Source records:
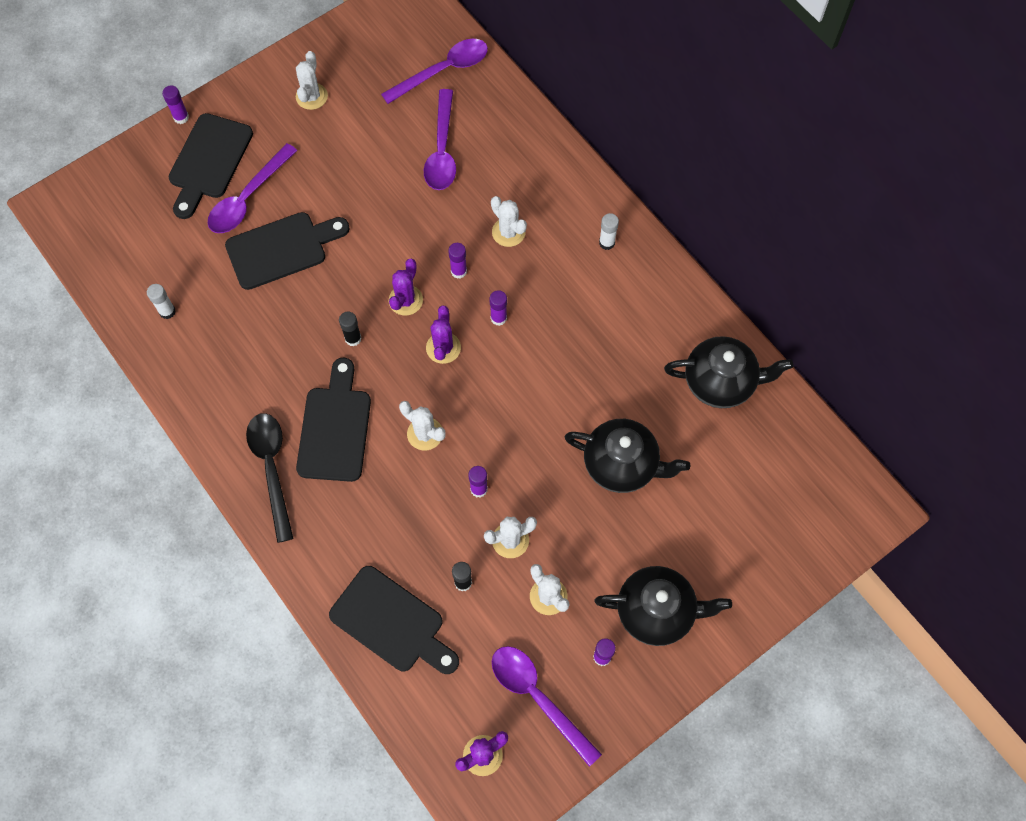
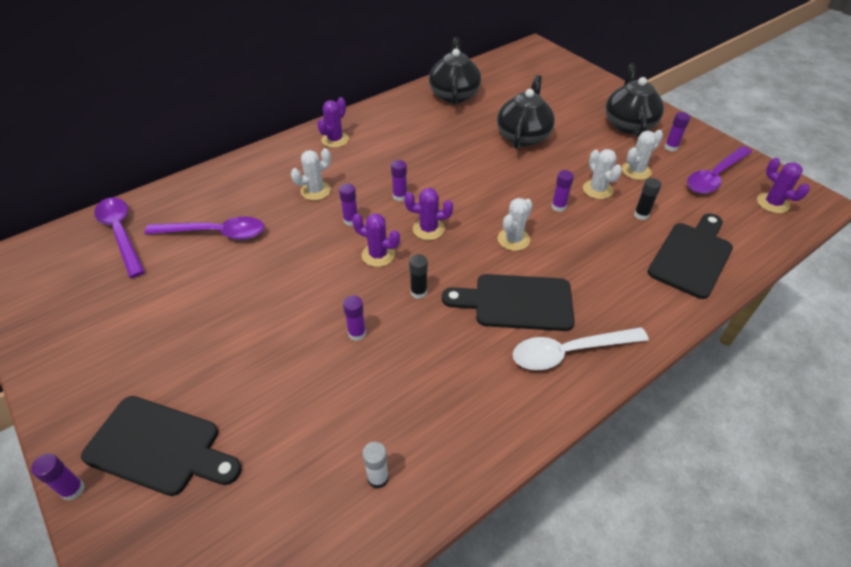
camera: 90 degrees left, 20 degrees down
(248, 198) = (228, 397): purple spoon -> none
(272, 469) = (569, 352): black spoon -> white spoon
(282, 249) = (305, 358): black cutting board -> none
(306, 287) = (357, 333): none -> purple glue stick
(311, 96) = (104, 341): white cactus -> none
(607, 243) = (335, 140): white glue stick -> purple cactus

THE TASK -> Each line above that contains the word "cactus" should be copied.

WRITTEN SOLUTION ->
(311, 96) = (104, 341): white cactus -> none
(607, 243) = (335, 140): white glue stick -> purple cactus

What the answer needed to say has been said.